*Exercise description*
Where "brown" appears in a line of the entries below, that line should be copied.

*** Task material Section Begins ***

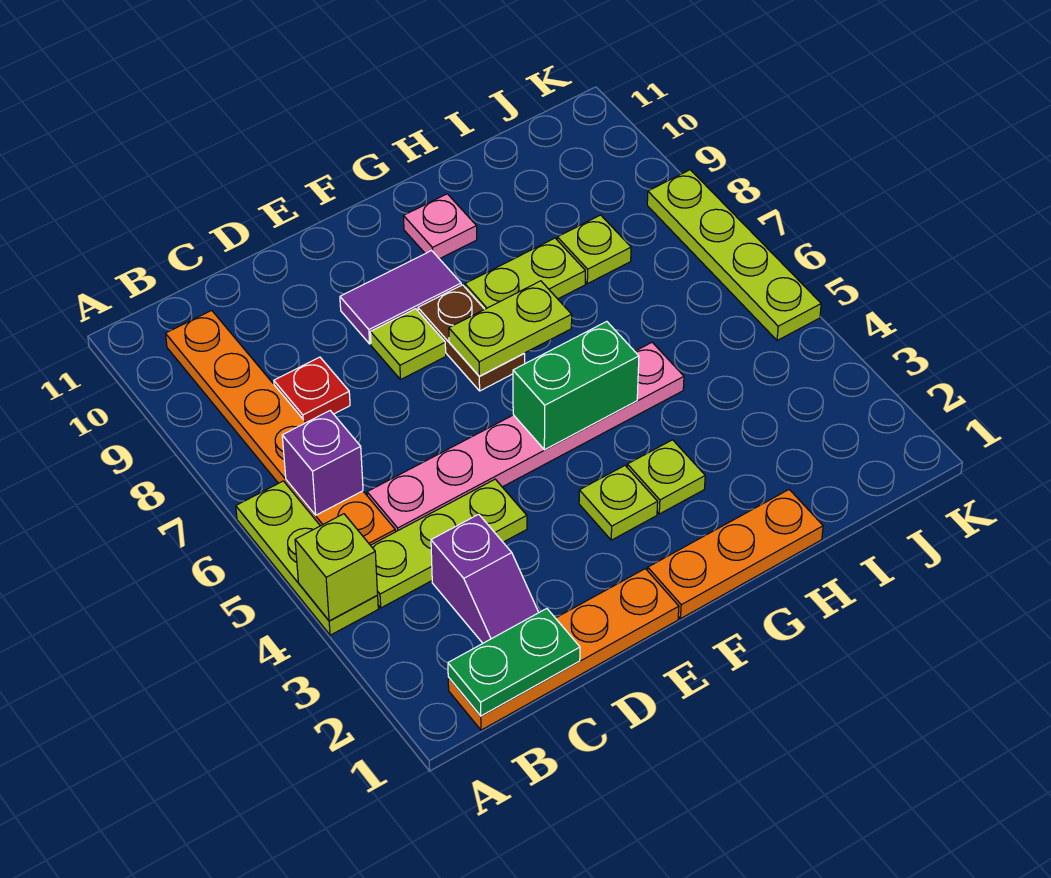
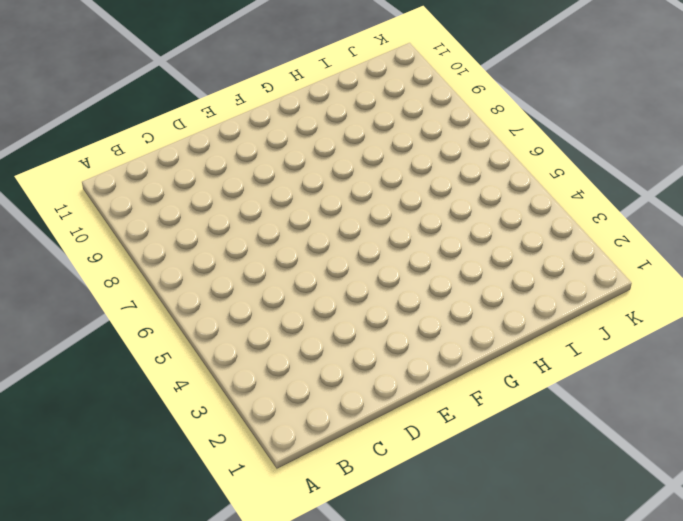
none -> lime plate A4:A6 level 1
none -> orange plate B1:E1 level 1
none -> lime plate B4:D4 level 1

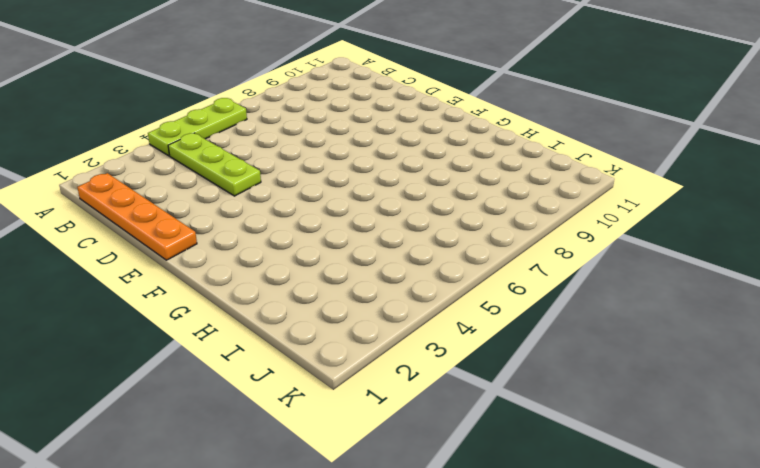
none -> orange plate B5:B10 level 1
none -> purple slope C2:C3 level 1 top 3
none -> pink plate C5:H5 level 1

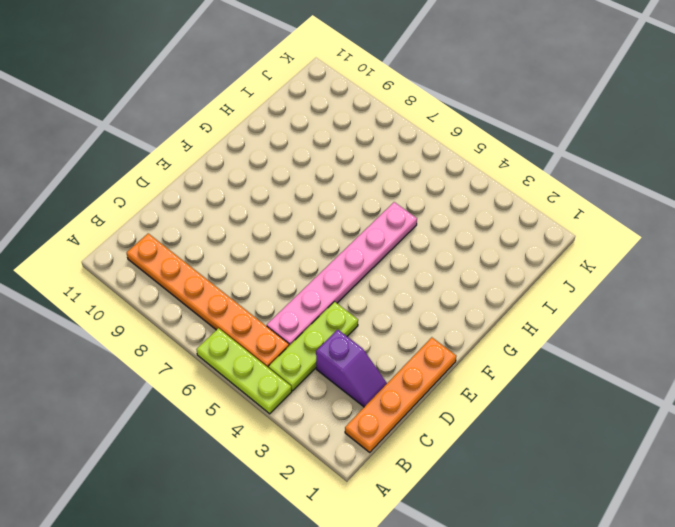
none -> red plate C8 level 1
none -> lime plate E8 level 1
none -> purple tile E9:F9 level 1

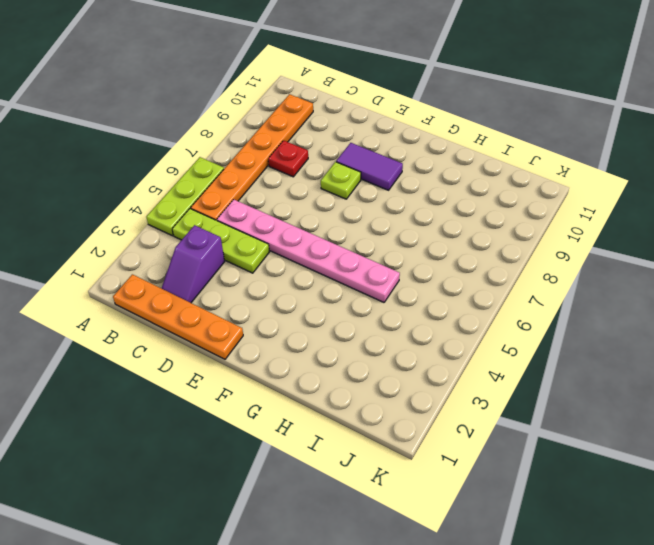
none -> orange plate F1:H1 level 1
none -> lime plate F3 level 1
none -> brown plate F7:F8 level 1

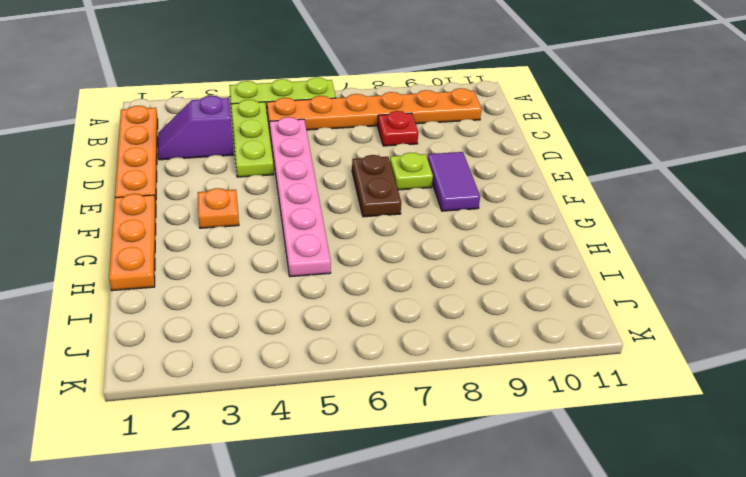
brown plate E7:F7 level 1 -> brown plate F7:F8 level 1
orange plate F3 level 1 -> lime plate F3 level 1
none -> lime plate G3 level 1
none -> lime plate G8:H8 level 1
none -> pink plate G10 level 1

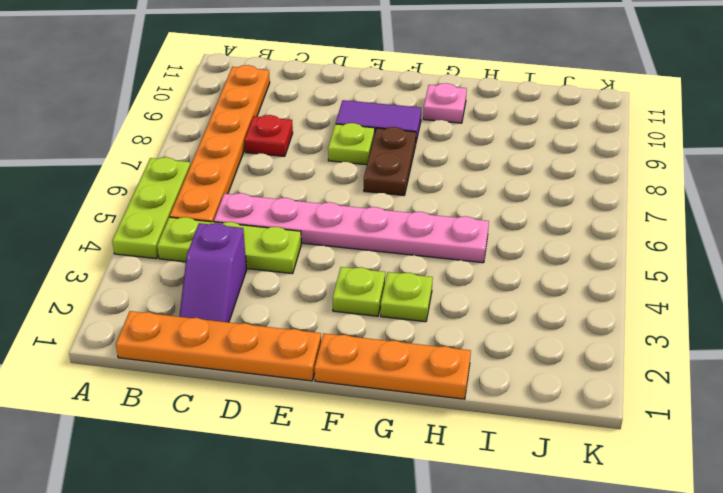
none -> lime plate G8:H8 level 1
none -> lime plate I8 level 1
none -> lime plate K5:K8 level 1

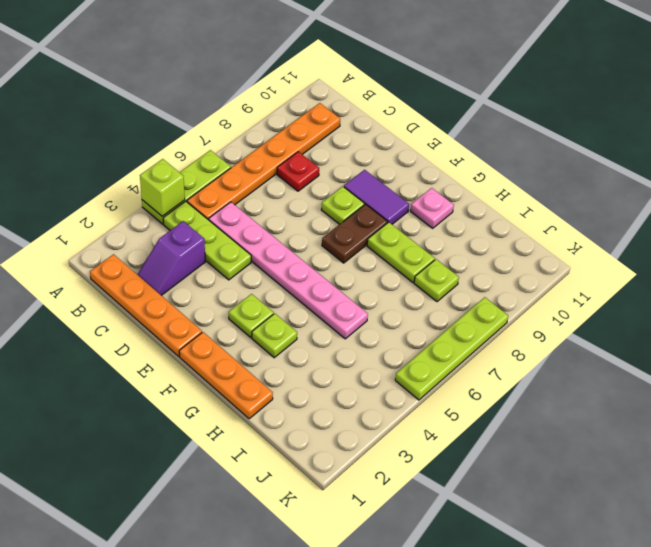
none -> green plate B1:C1 level 2
none -> purple brick B6 level 2
none -> green brick F5:G5 level 2

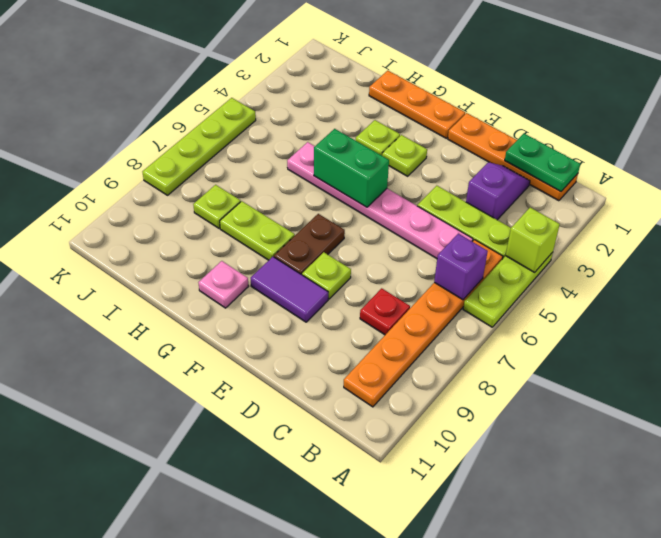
none -> lime plate F7:G7 level 2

*** Task material Section Ends ***

*Written response*
none -> brown plate F7:F8 level 1
brown plate E7:F7 level 1 -> brown plate F7:F8 level 1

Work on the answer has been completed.